-- RECORDS PROVIDED follows --

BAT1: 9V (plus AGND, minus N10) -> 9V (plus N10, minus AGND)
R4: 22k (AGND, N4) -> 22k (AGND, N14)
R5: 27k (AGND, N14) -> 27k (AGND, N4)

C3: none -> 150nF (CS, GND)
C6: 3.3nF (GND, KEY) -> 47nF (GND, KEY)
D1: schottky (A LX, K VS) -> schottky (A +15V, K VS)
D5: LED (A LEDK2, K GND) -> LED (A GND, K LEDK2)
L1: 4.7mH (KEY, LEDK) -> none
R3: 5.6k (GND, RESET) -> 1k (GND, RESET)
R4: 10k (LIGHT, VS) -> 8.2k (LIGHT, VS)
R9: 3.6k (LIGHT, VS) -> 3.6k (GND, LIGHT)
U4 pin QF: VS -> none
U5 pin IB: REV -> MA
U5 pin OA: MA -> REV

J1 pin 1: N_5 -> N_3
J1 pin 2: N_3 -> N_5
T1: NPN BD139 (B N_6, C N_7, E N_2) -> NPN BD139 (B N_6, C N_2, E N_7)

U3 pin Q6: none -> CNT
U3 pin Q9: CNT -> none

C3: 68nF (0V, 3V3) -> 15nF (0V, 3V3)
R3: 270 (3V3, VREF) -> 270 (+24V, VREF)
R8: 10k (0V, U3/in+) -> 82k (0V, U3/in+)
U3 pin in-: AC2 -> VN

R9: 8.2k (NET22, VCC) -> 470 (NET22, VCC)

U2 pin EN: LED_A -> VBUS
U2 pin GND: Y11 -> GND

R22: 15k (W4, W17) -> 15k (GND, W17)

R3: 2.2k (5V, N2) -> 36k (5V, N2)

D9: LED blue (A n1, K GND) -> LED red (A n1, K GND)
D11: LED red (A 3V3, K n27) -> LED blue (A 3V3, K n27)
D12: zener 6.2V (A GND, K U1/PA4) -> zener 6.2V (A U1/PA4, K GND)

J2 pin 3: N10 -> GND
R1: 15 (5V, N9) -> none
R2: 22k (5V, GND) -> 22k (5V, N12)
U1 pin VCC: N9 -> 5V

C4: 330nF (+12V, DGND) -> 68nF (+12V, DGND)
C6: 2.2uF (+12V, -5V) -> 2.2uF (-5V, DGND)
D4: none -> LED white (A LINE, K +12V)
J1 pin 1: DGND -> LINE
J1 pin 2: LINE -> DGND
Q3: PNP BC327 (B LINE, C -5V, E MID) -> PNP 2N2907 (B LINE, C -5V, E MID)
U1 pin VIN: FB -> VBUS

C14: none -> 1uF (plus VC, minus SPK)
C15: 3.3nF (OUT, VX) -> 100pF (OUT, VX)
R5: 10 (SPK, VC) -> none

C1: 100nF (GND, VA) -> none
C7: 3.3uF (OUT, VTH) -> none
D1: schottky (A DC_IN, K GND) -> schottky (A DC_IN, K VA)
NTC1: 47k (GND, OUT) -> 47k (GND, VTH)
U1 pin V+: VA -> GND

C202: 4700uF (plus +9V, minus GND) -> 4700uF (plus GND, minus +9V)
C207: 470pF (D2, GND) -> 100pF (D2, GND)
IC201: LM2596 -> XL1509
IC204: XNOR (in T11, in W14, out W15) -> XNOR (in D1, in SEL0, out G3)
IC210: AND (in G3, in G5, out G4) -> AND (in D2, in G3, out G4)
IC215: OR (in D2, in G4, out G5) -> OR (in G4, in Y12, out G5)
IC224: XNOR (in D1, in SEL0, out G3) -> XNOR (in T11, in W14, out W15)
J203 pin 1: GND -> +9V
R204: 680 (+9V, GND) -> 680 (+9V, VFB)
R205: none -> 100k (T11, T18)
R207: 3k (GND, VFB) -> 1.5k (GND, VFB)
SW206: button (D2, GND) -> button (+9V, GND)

-- RECORDS PROVIDED concluded --

Return, from the data, each line where the string "schottky" occurs.

D1: schottky (A LX, K VS) -> schottky (A +15V, K VS)
D1: schottky (A DC_IN, K GND) -> schottky (A DC_IN, K VA)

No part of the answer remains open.